* What needs to be done *
Reproduce the whole listing word for word. Leave every image out.

* Working data *

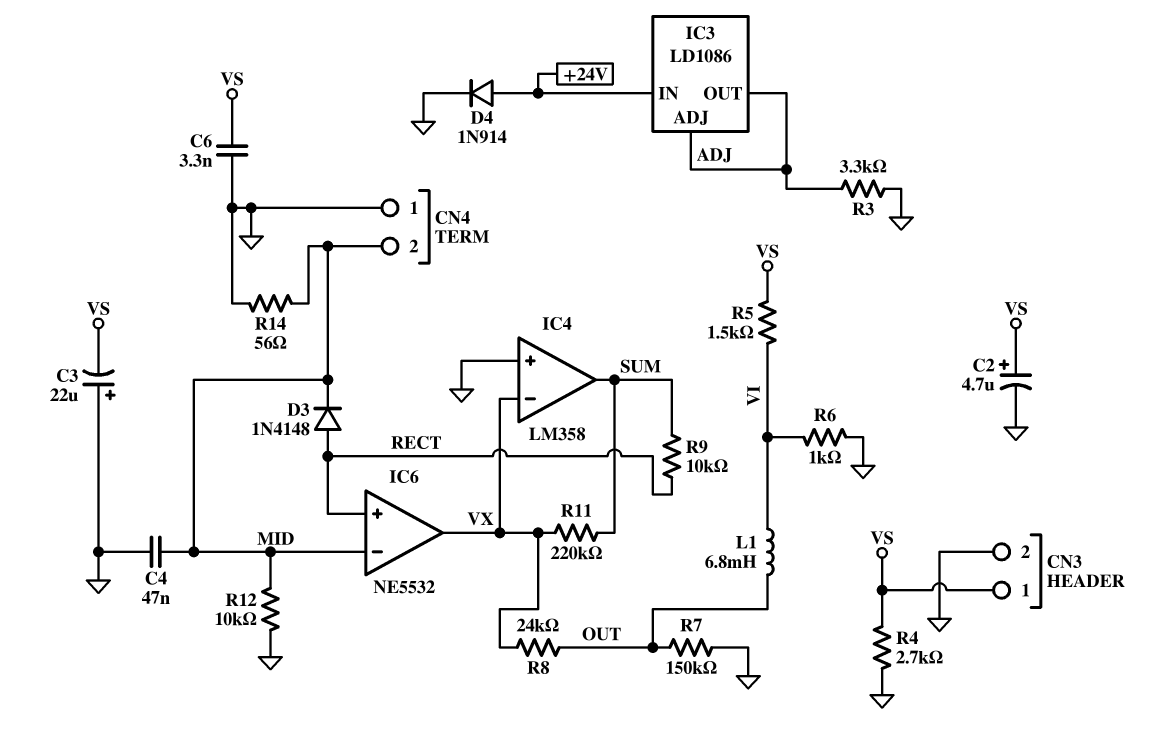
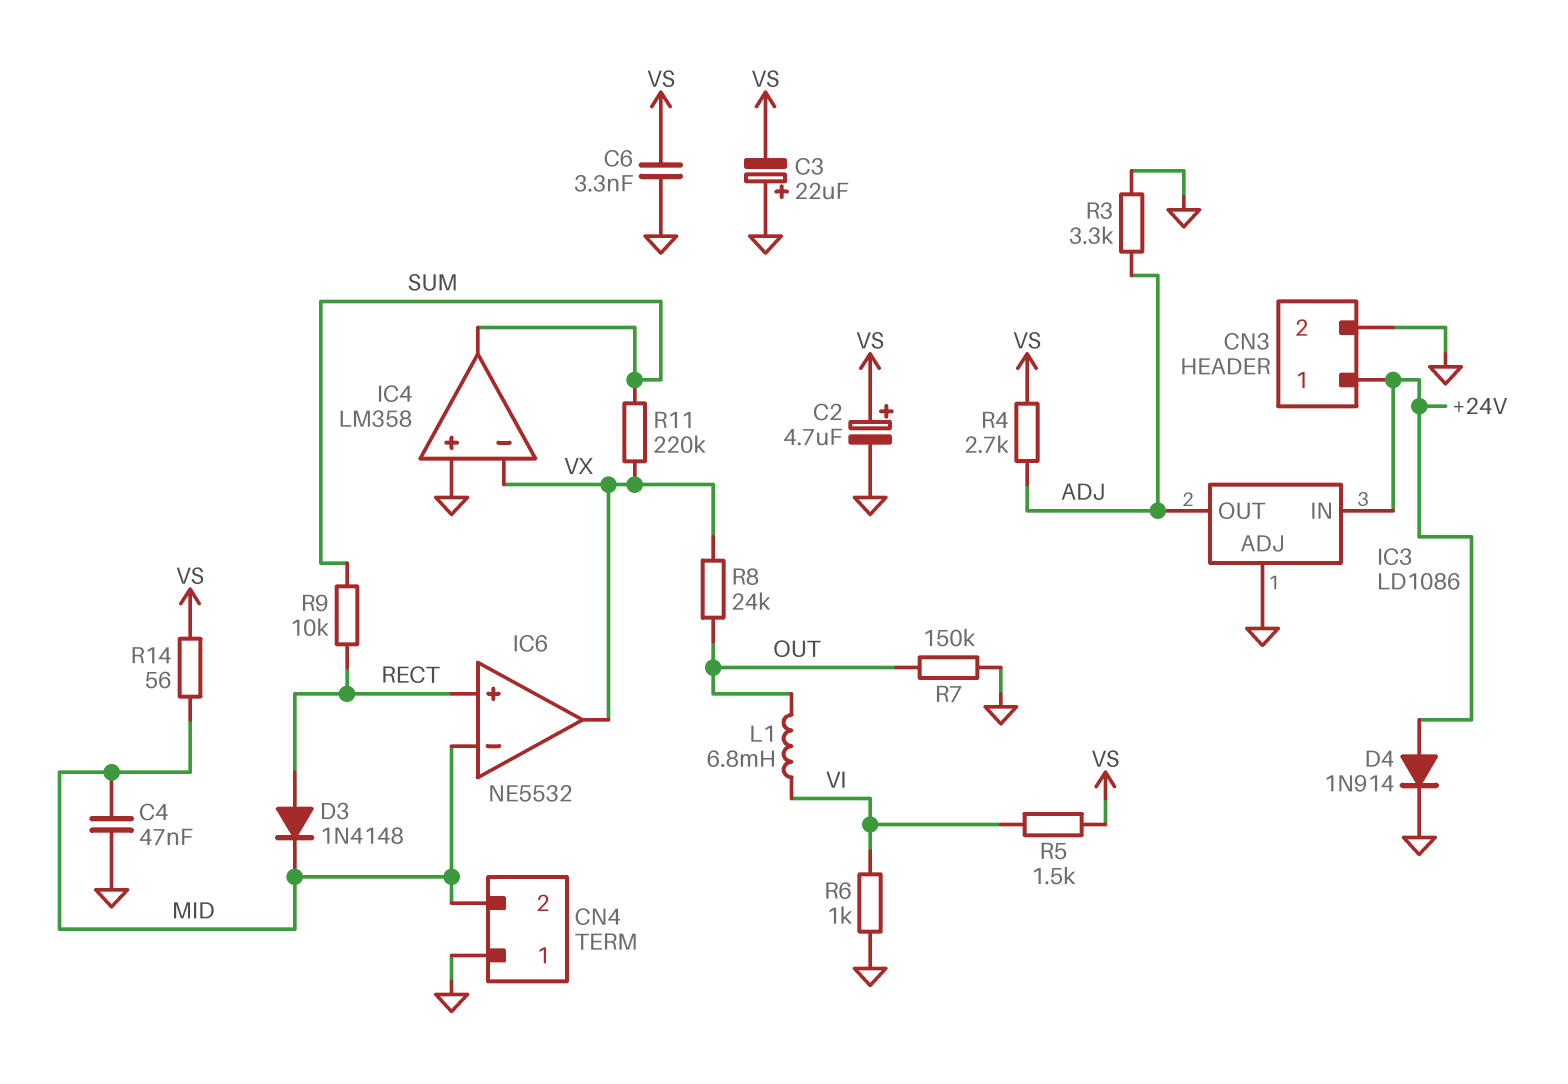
CN3 pin 1: VS -> +24V
IC3 pin ADJ: ADJ -> GND
R4: 2.7k (GND, VS) -> 2.7k (ADJ, VS)
R12: 10k (GND, MID) -> none
R14: 56 (GND, MID) -> 56 (MID, VS)

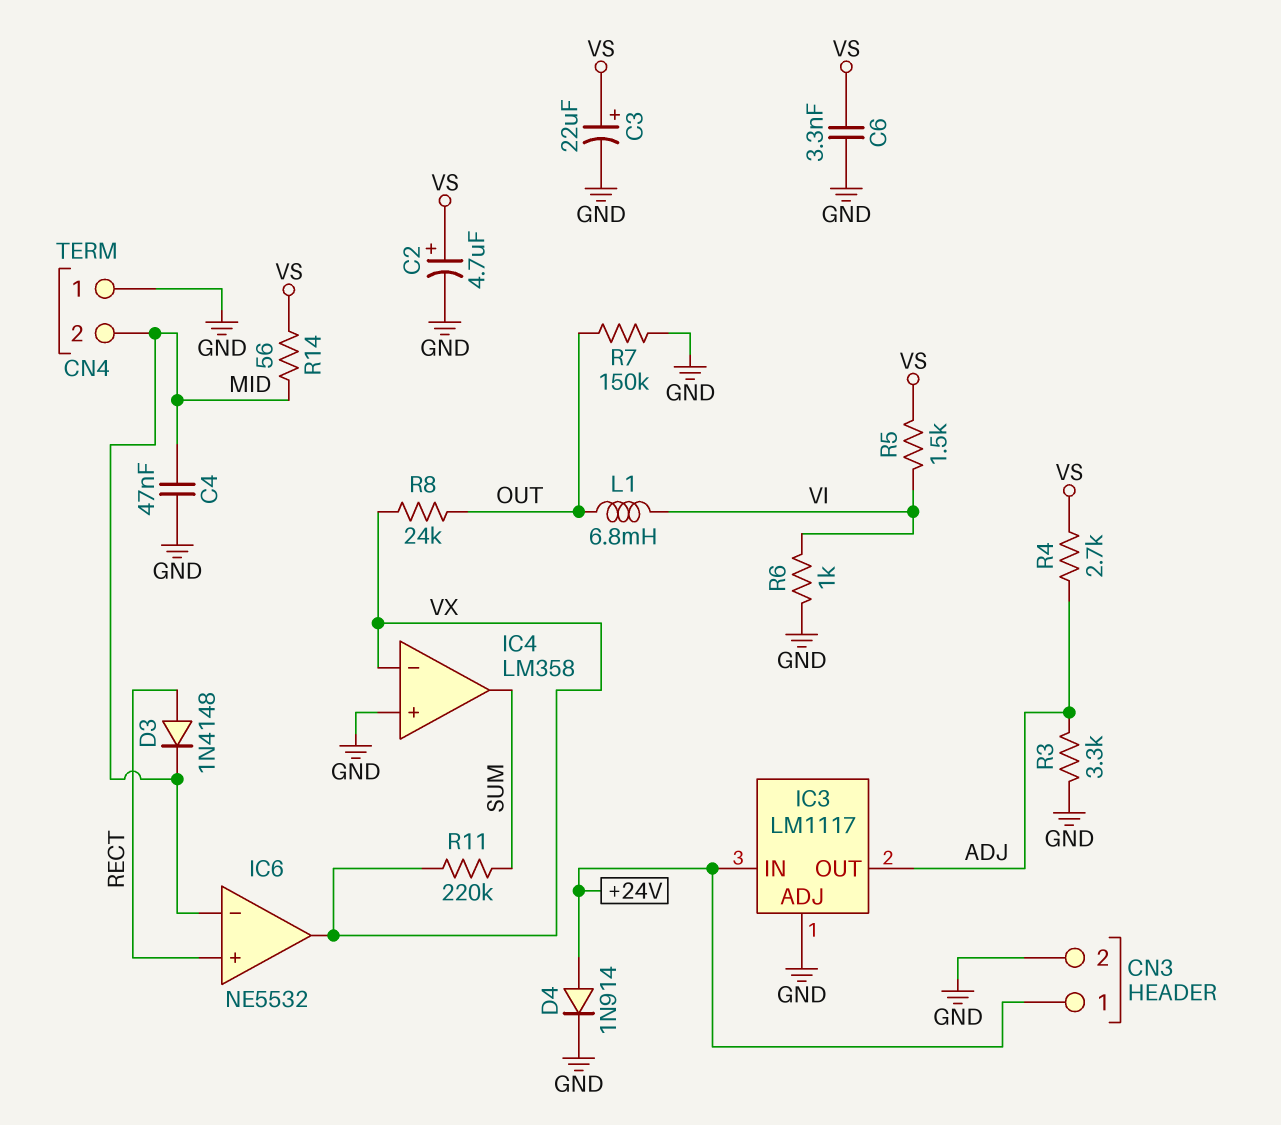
C3: 22uF (plus GND, minus VS) -> 22uF (plus VS, minus GND)
IC3: LD1086 -> LM1117
R9: 10k (RECT, SUM) -> none

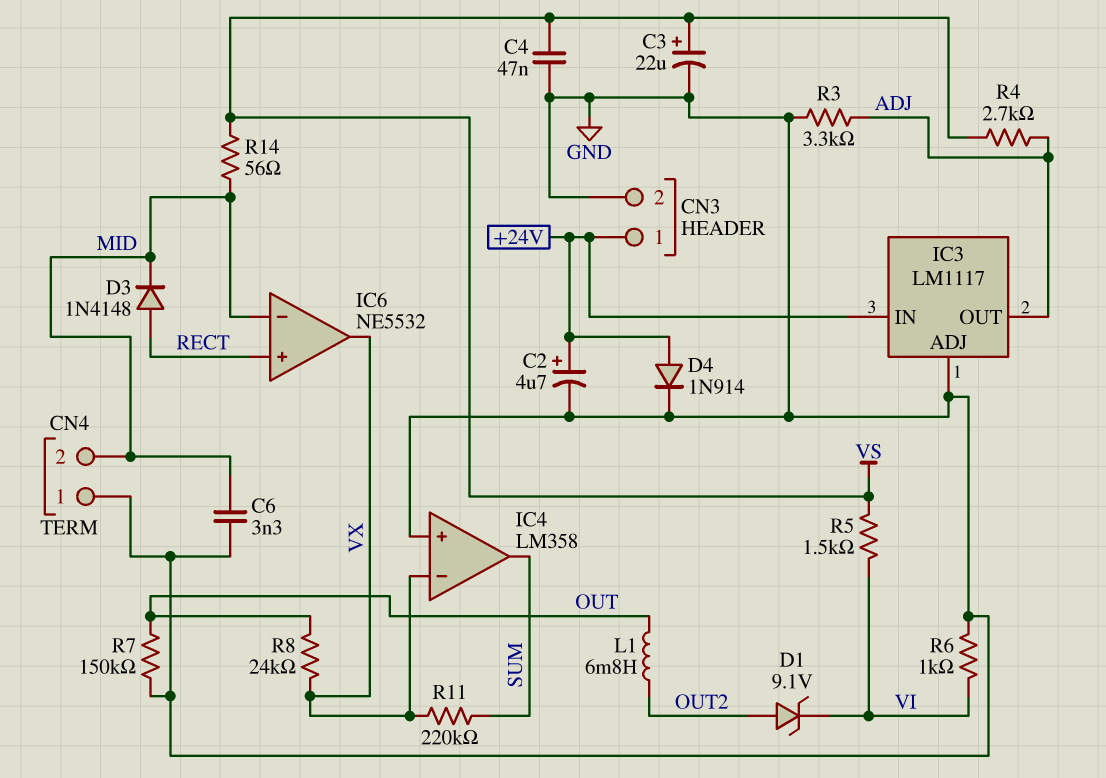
C2: 4.7uF (plus VS, minus GND) -> 4.7uF (plus +24V, minus GND)
C4: 47nF (GND, MID) -> 47nF (GND, VS)
C6: 3.3nF (GND, VS) -> 3.3nF (GND, MID)
D1: none -> zener 9.1V (A OUT2, K VI)
L1: 6.8mH (OUT, VI) -> 6.8mH (OUT, OUT2)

* Output of the task *
CN3 pin 1: VS -> +24V
IC3 pin ADJ: ADJ -> GND
R4: 2.7k (GND, VS) -> 2.7k (ADJ, VS)
R12: 10k (GND, MID) -> none
R14: 56 (GND, MID) -> 56 (MID, VS)

C3: 22uF (plus GND, minus VS) -> 22uF (plus VS, minus GND)
IC3: LD1086 -> LM1117
R9: 10k (RECT, SUM) -> none

C2: 4.7uF (plus VS, minus GND) -> 4.7uF (plus +24V, minus GND)
C4: 47nF (GND, MID) -> 47nF (GND, VS)
C6: 3.3nF (GND, VS) -> 3.3nF (GND, MID)
D1: none -> zener 9.1V (A OUT2, K VI)
L1: 6.8mH (OUT, VI) -> 6.8mH (OUT, OUT2)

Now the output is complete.